_Problem to work on_. Nothing should appear in the answer except the lines from the one containing "TFT pin GND: none -> GND" through the end of the records below, written out exactly.
————————
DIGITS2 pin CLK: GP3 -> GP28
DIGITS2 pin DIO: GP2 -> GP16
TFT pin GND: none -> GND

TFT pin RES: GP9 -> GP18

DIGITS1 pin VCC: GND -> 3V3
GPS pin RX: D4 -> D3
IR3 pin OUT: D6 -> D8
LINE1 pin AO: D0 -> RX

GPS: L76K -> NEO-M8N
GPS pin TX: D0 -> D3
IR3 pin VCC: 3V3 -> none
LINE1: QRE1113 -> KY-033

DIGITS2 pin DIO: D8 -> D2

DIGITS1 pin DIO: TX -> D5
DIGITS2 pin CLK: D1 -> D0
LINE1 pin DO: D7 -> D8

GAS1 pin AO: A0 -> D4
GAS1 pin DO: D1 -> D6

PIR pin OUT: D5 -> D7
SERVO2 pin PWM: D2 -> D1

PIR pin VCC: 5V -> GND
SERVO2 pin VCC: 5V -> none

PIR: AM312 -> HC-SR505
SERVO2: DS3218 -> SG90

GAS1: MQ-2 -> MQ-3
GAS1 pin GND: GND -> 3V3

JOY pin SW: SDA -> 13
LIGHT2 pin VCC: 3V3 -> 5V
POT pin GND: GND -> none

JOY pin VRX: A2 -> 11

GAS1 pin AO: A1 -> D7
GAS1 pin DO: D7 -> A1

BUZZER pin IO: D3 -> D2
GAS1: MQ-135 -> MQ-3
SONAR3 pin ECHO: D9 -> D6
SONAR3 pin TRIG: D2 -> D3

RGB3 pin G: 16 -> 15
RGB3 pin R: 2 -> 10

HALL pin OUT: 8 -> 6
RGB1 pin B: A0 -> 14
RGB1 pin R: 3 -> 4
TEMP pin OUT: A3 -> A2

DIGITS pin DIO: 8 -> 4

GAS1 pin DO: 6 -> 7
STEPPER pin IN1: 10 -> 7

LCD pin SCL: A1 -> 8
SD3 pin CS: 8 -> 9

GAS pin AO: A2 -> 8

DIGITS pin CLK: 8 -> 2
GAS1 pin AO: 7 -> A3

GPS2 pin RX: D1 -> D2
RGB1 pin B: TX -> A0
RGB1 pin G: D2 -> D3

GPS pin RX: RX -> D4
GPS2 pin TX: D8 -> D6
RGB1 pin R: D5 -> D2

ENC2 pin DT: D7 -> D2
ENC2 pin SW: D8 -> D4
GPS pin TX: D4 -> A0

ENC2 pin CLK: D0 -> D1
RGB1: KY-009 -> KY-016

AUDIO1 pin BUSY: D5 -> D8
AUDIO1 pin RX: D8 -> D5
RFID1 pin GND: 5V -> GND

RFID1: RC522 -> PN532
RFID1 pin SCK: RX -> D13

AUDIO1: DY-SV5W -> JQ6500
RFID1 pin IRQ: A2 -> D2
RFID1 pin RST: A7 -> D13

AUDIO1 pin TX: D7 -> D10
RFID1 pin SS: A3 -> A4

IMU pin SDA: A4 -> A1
————————
_Solution below_.
TFT pin GND: none -> GND

TFT pin RES: GP9 -> GP18

DIGITS1 pin VCC: GND -> 3V3
GPS pin RX: D4 -> D3
IR3 pin OUT: D6 -> D8
LINE1 pin AO: D0 -> RX

GPS: L76K -> NEO-M8N
GPS pin TX: D0 -> D3
IR3 pin VCC: 3V3 -> none
LINE1: QRE1113 -> KY-033

DIGITS2 pin DIO: D8 -> D2

DIGITS1 pin DIO: TX -> D5
DIGITS2 pin CLK: D1 -> D0
LINE1 pin DO: D7 -> D8

GAS1 pin AO: A0 -> D4
GAS1 pin DO: D1 -> D6

PIR pin OUT: D5 -> D7
SERVO2 pin PWM: D2 -> D1

PIR pin VCC: 5V -> GND
SERVO2 pin VCC: 5V -> none

PIR: AM312 -> HC-SR505
SERVO2: DS3218 -> SG90

GAS1: MQ-2 -> MQ-3
GAS1 pin GND: GND -> 3V3

JOY pin SW: SDA -> 13
LIGHT2 pin VCC: 3V3 -> 5V
POT pin GND: GND -> none

JOY pin VRX: A2 -> 11

GAS1 pin AO: A1 -> D7
GAS1 pin DO: D7 -> A1

BUZZER pin IO: D3 -> D2
GAS1: MQ-135 -> MQ-3
SONAR3 pin ECHO: D9 -> D6
SONAR3 pin TRIG: D2 -> D3

RGB3 pin G: 16 -> 15
RGB3 pin R: 2 -> 10

HALL pin OUT: 8 -> 6
RGB1 pin B: A0 -> 14
RGB1 pin R: 3 -> 4
TEMP pin OUT: A3 -> A2

DIGITS pin DIO: 8 -> 4

GAS1 pin DO: 6 -> 7
STEPPER pin IN1: 10 -> 7

LCD pin SCL: A1 -> 8
SD3 pin CS: 8 -> 9

GAS pin AO: A2 -> 8

DIGITS pin CLK: 8 -> 2
GAS1 pin AO: 7 -> A3

GPS2 pin RX: D1 -> D2
RGB1 pin B: TX -> A0
RGB1 pin G: D2 -> D3

GPS pin RX: RX -> D4
GPS2 pin TX: D8 -> D6
RGB1 pin R: D5 -> D2

ENC2 pin DT: D7 -> D2
ENC2 pin SW: D8 -> D4
GPS pin TX: D4 -> A0

ENC2 pin CLK: D0 -> D1
RGB1: KY-009 -> KY-016

AUDIO1 pin BUSY: D5 -> D8
AUDIO1 pin RX: D8 -> D5
RFID1 pin GND: 5V -> GND

RFID1: RC522 -> PN532
RFID1 pin SCK: RX -> D13

AUDIO1: DY-SV5W -> JQ6500
RFID1 pin IRQ: A2 -> D2
RFID1 pin RST: A7 -> D13

AUDIO1 pin TX: D7 -> D10
RFID1 pin SS: A3 -> A4

IMU pin SDA: A4 -> A1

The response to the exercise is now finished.